● Aim of the task
Print the data below verbatim, minus images.

● Image sets with object changes

• • • •

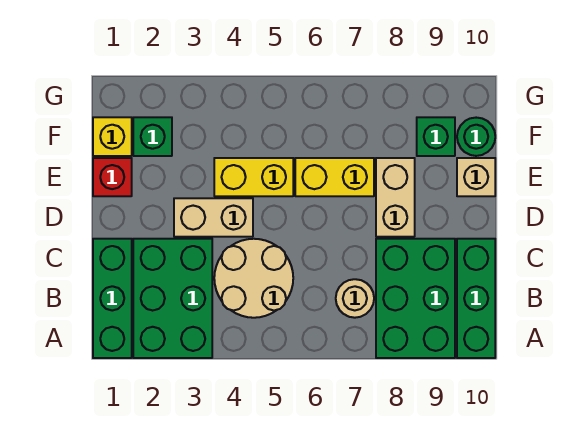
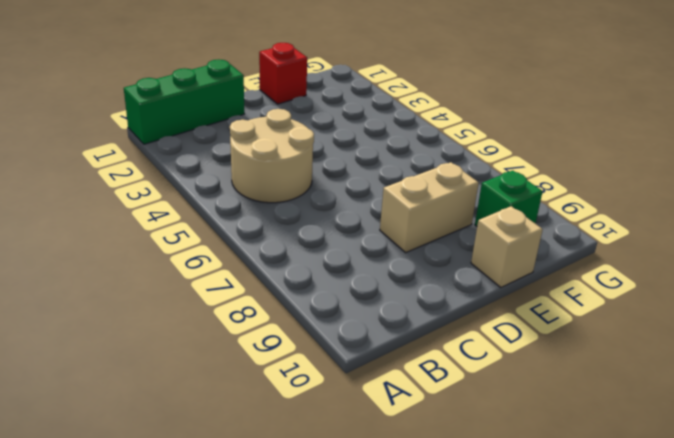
none -> green brick A2:C3 level 1
none -> green brick A8:C9 level 1
none -> green brick A10:C10 level 1

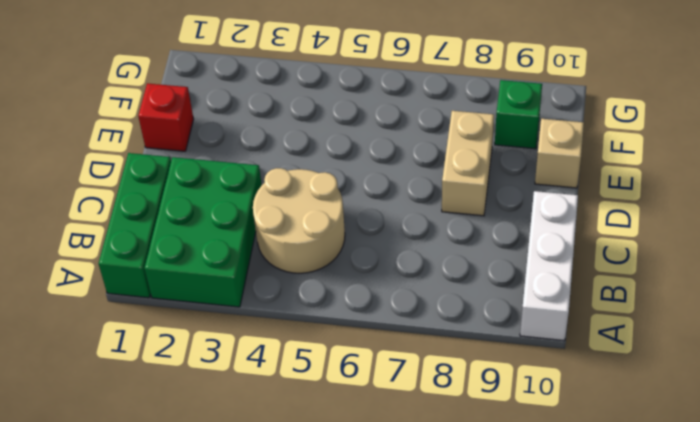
white brick A10:C10 level 1 -> green brick A10:C10 level 1
none -> green brick A8:C9 level 1
none -> tan round brick B7 level 1
none -> tan brick D3:D4 level 1

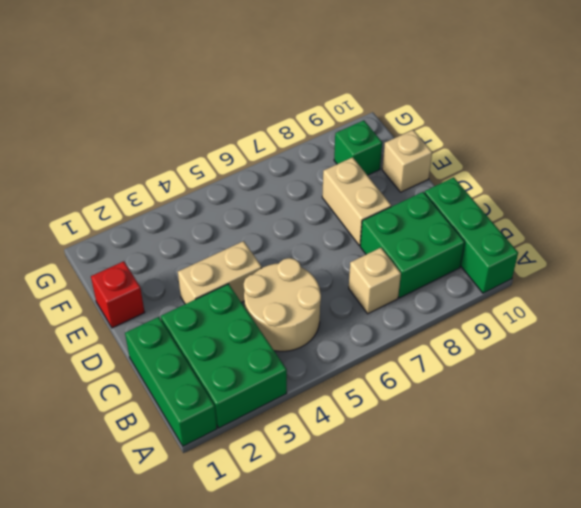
tan brick B7 level 1 -> tan round brick B7 level 1
green brick B8:C9 level 1 -> green brick A8:C9 level 1
none -> yellow brick E4:E5 level 1
none -> yellow brick E6:E7 level 1
none -> yellow brick F1 level 1

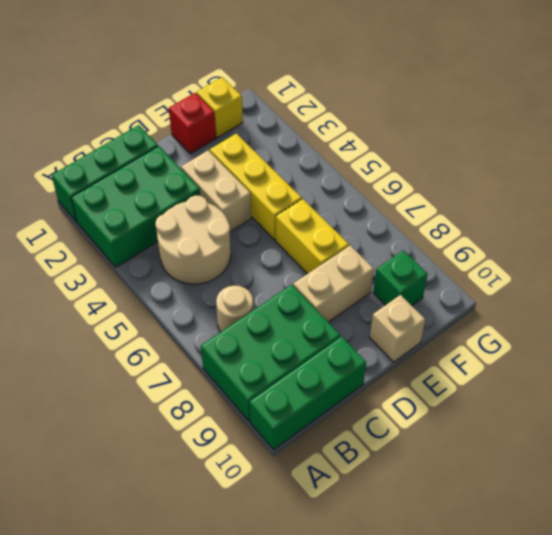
yellow brick E3:E5 level 1 -> yellow brick E4:E5 level 1
none -> green brick F2 level 1
none -> green round brick F10 level 1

• • • •

● Answer to this problem
none -> green brick A2:C3 level 1
none -> green brick A8:C9 level 1
none -> green brick A10:C10 level 1

white brick A10:C10 level 1 -> green brick A10:C10 level 1
none -> green brick A8:C9 level 1
none -> tan round brick B7 level 1
none -> tan brick D3:D4 level 1

tan brick B7 level 1 -> tan round brick B7 level 1
green brick B8:C9 level 1 -> green brick A8:C9 level 1
none -> yellow brick E4:E5 level 1
none -> yellow brick E6:E7 level 1
none -> yellow brick F1 level 1

yellow brick E3:E5 level 1 -> yellow brick E4:E5 level 1
none -> green brick F2 level 1
none -> green round brick F10 level 1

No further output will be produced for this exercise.